## [Short task]
List every line from the rows below that contains the string "grace".
-- START Input rows --
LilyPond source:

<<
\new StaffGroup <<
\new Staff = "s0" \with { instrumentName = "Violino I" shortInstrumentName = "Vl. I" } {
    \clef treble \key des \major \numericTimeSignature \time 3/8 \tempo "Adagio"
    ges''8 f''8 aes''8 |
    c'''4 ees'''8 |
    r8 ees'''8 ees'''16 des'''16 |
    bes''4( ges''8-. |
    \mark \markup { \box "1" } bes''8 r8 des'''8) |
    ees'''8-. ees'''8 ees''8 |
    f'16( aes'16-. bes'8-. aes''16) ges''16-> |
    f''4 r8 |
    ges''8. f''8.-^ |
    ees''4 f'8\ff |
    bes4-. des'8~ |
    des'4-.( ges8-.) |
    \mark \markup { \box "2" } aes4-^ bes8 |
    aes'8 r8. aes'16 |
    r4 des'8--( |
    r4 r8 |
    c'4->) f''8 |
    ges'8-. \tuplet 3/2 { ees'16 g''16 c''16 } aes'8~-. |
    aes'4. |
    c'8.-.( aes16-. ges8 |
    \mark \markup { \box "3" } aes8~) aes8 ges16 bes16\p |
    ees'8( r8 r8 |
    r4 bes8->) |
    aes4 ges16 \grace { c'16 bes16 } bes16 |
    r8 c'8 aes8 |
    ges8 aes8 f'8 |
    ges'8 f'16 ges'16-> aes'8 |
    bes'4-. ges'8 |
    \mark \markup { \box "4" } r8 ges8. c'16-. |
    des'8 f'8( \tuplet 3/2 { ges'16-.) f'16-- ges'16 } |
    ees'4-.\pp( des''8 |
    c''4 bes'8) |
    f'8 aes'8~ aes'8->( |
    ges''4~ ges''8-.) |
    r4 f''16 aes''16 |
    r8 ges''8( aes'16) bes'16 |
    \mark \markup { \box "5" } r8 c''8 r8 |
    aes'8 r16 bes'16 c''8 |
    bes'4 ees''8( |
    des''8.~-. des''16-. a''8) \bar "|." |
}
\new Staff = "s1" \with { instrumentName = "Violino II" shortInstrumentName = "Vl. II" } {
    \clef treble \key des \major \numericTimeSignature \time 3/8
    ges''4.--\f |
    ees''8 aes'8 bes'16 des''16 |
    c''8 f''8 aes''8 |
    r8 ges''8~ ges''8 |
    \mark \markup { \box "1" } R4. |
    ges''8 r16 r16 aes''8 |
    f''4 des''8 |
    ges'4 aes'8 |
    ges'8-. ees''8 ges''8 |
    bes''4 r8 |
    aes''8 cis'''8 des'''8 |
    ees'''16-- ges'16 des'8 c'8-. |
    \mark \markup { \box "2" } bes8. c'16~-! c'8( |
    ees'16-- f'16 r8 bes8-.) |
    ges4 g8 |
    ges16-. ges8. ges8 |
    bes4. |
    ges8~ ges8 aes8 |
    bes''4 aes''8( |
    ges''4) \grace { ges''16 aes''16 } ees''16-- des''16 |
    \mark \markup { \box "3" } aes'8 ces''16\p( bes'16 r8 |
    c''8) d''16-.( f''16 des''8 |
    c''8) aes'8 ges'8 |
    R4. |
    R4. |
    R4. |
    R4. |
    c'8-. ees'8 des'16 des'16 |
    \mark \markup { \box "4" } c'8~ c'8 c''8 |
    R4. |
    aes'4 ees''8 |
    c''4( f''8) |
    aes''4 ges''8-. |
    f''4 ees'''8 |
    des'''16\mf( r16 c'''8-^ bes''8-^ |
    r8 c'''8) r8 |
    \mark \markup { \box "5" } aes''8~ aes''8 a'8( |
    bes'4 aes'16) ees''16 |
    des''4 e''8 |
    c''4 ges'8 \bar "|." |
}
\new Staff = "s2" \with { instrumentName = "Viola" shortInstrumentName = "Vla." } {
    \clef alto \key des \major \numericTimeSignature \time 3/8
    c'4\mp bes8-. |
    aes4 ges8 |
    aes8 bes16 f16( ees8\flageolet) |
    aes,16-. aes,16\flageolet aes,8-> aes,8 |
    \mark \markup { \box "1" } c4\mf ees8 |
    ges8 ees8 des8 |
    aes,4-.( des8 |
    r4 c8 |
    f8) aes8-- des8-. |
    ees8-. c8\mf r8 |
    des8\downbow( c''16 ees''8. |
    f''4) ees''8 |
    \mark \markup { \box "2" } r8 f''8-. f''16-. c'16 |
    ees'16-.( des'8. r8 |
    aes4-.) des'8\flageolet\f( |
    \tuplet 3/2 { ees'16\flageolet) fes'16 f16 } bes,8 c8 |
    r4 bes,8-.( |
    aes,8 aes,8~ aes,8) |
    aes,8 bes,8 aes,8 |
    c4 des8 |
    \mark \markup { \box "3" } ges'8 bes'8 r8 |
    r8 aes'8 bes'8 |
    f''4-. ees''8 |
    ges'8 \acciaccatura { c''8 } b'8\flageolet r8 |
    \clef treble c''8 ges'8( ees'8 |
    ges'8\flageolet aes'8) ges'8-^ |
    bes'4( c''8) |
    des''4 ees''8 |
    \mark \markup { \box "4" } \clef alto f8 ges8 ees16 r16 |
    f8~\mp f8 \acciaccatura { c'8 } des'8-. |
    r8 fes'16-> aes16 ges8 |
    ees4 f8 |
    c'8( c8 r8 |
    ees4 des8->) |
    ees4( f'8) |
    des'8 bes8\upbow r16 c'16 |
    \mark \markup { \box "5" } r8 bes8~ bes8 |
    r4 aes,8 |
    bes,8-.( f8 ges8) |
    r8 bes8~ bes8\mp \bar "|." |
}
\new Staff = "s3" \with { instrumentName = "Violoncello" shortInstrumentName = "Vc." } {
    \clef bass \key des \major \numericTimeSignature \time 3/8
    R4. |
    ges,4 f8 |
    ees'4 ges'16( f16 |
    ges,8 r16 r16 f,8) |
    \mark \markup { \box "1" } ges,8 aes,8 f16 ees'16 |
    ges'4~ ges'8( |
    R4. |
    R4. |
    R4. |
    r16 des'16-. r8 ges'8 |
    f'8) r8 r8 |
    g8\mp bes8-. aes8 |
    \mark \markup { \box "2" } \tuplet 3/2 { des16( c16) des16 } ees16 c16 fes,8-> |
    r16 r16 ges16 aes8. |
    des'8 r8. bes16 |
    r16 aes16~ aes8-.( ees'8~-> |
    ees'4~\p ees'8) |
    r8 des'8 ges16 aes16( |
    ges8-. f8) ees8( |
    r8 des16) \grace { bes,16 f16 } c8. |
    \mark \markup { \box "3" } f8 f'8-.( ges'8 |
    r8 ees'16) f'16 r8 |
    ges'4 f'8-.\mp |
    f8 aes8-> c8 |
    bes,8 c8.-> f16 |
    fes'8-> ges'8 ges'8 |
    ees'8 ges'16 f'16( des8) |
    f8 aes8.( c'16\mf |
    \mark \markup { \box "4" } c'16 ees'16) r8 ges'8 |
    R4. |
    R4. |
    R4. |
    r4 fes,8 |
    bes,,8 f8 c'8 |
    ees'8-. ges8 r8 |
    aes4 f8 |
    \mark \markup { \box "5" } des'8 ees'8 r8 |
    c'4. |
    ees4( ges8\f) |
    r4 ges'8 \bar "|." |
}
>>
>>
-- END Input rows --
## [Written answer]
    aes4 ges16 \grace { c'16 bes16 } bes16 |
    ges''4) \grace { ges''16 aes''16 } ees''16-- des''16 |
    r8 des16) \grace { bes,16 f16 } c8. |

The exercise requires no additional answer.